_Source material_
************

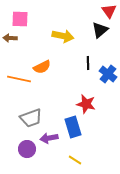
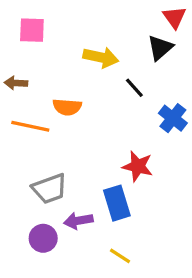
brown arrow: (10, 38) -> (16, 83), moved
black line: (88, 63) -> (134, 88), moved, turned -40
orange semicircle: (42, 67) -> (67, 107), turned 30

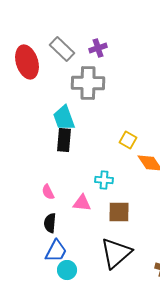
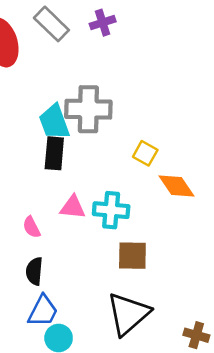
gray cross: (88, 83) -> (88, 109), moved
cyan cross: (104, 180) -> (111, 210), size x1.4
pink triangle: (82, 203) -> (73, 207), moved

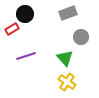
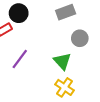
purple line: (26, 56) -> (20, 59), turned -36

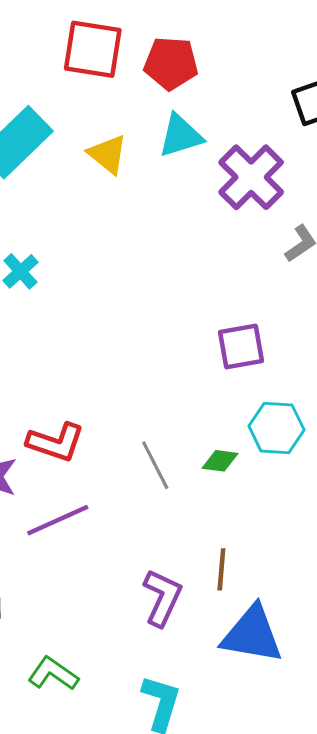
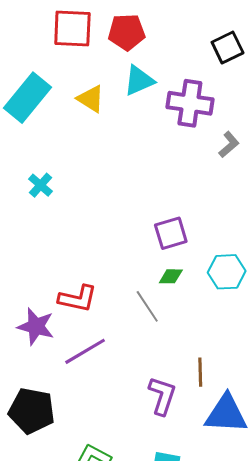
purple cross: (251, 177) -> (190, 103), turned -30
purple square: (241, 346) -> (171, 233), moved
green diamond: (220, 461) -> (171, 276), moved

************

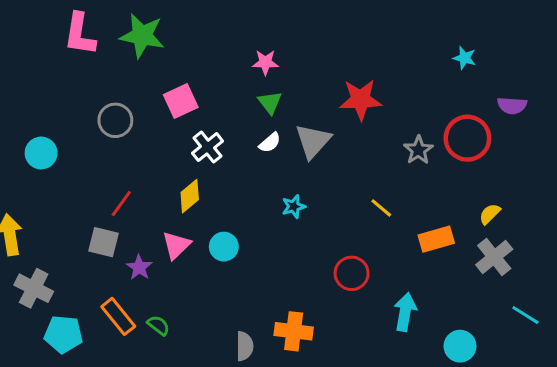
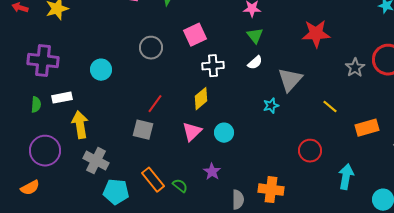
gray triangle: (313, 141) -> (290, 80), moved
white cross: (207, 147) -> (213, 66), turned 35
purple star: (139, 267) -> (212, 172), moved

************

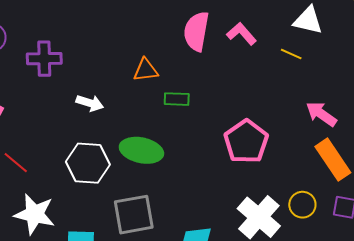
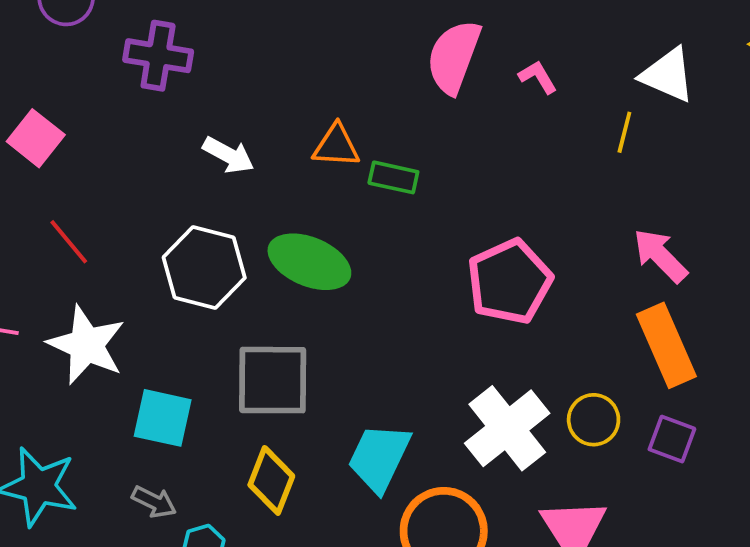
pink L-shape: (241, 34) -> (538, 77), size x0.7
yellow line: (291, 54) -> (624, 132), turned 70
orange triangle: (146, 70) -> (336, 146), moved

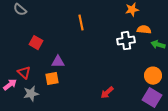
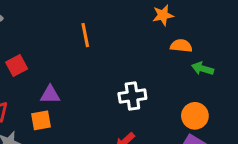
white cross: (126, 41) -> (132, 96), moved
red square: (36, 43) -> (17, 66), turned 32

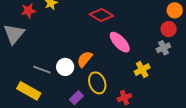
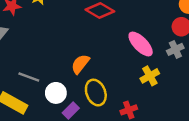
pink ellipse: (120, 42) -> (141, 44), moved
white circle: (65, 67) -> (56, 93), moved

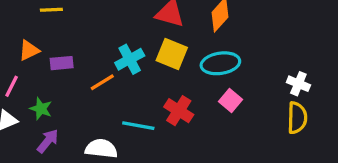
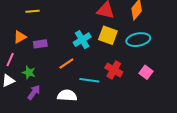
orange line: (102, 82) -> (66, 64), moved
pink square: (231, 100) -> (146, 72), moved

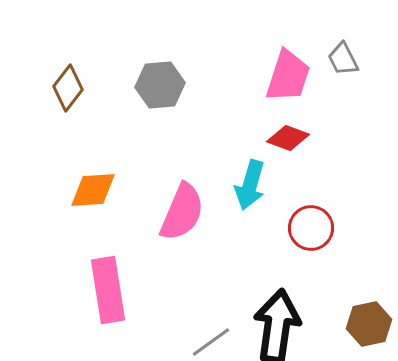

************

_Activity_
Taking the records above, retype every line from the one with "orange line: (102, 82) -> (66, 64), moved" down to the one with "pink square: (231, 100) -> (146, 72), moved", exactly and with nothing else.

_Exercise output_
orange line: (102, 82) -> (66, 64), moved
pink square: (231, 100) -> (146, 72), moved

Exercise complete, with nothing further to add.